» **Task requirements**:
Only the lines from the one containing "R1: 150k (GND, N_13) -> 1M (GND, N_13)" to the end of the listing below should be returned, exactly as written and without pictures.
***
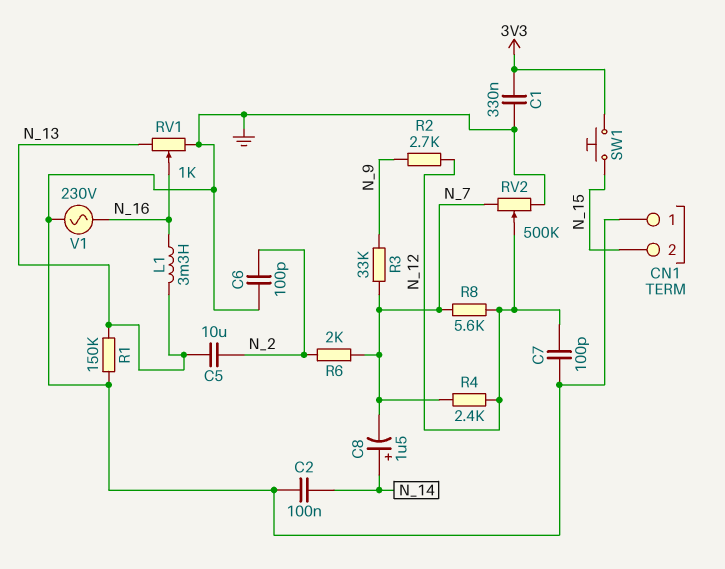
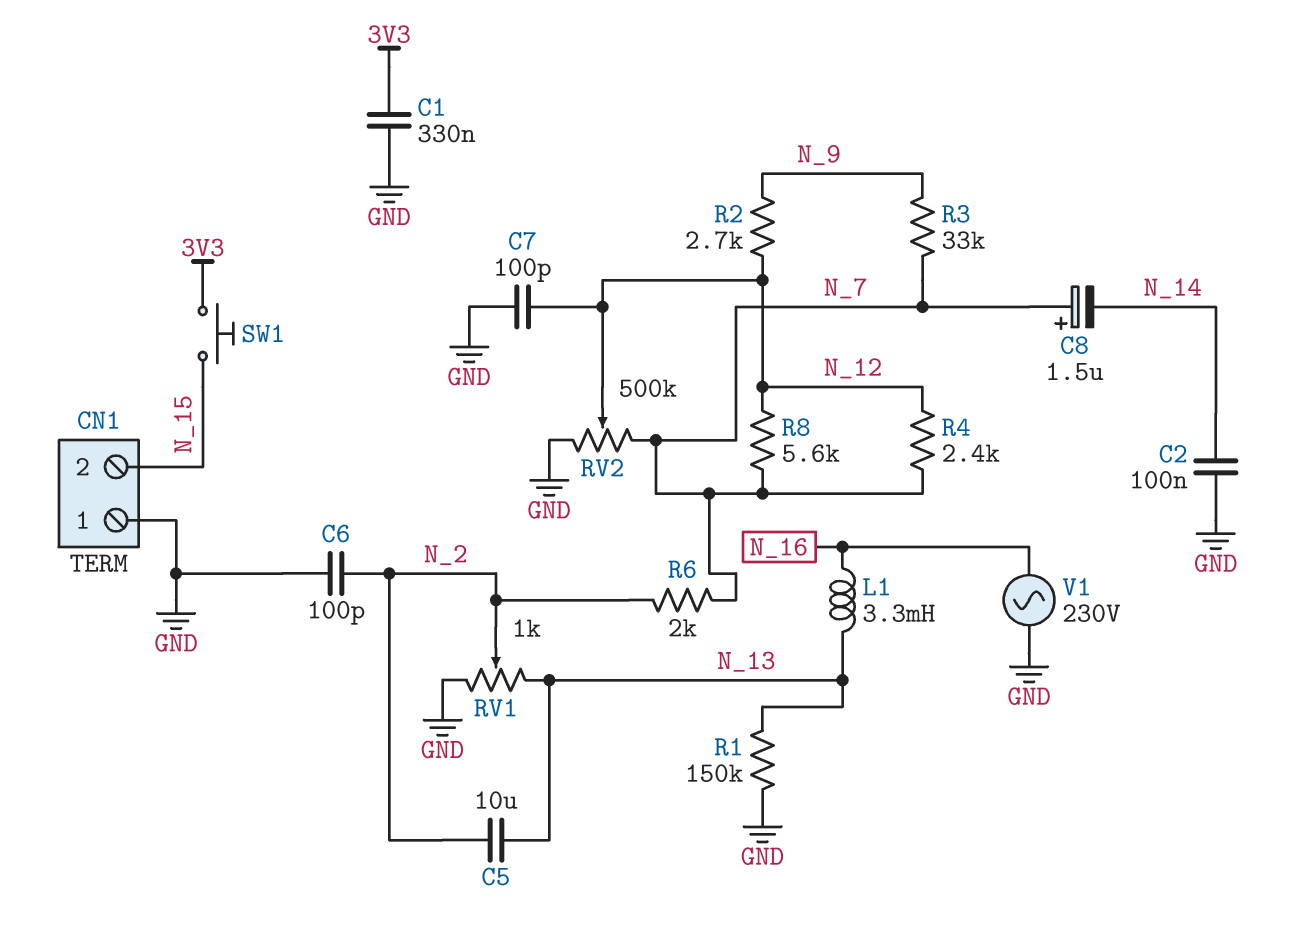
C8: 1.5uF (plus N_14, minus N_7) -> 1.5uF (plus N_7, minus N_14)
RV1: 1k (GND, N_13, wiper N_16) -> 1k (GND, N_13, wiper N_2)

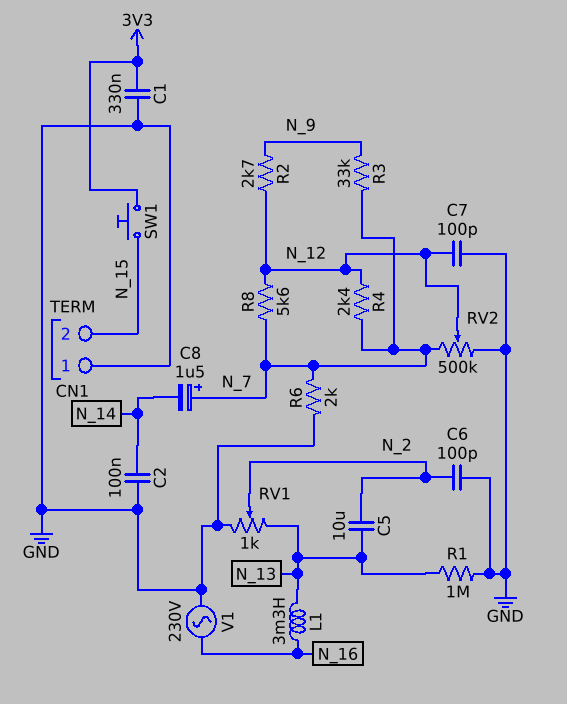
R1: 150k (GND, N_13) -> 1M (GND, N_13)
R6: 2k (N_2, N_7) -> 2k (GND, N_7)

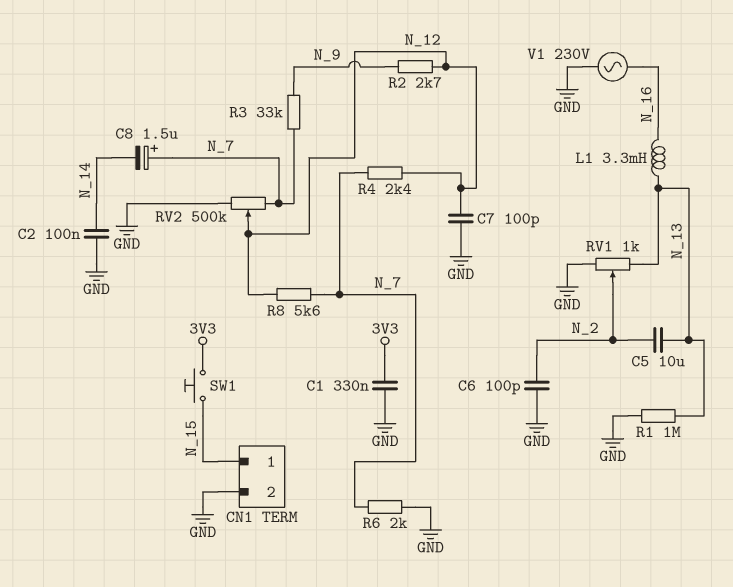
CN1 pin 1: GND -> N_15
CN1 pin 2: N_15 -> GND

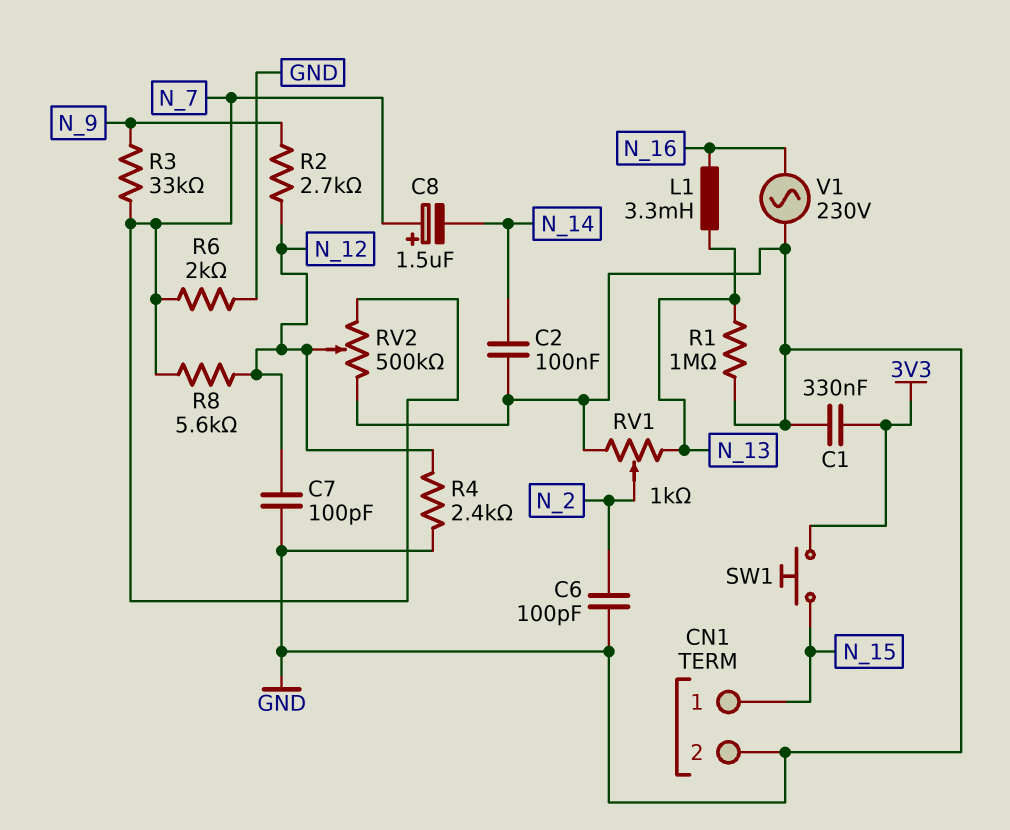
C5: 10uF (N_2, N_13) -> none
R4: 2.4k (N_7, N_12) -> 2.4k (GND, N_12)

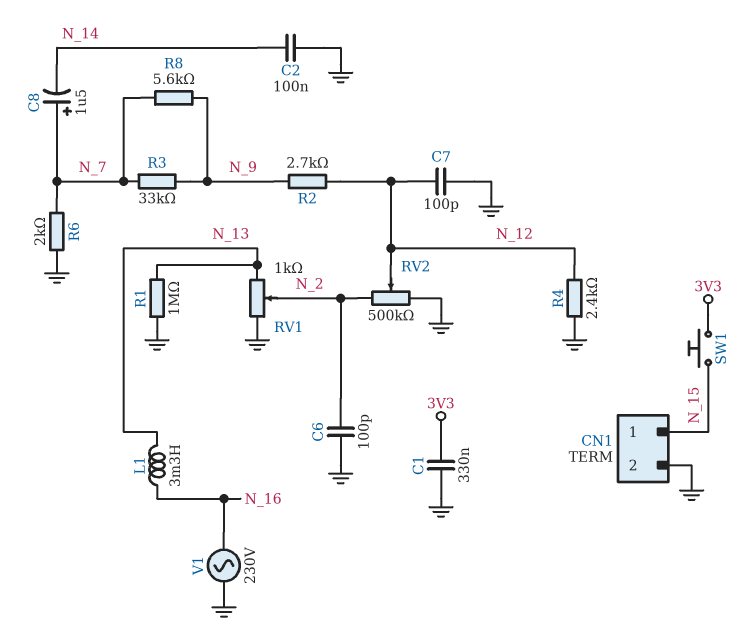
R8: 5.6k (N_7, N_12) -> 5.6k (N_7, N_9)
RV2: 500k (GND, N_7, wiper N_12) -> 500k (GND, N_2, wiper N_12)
***
» **Result for this task**:
R1: 150k (GND, N_13) -> 1M (GND, N_13)
R6: 2k (N_2, N_7) -> 2k (GND, N_7)

CN1 pin 1: GND -> N_15
CN1 pin 2: N_15 -> GND

C5: 10uF (N_2, N_13) -> none
R4: 2.4k (N_7, N_12) -> 2.4k (GND, N_12)

R8: 5.6k (N_7, N_12) -> 5.6k (N_7, N_9)
RV2: 500k (GND, N_7, wiper N_12) -> 500k (GND, N_2, wiper N_12)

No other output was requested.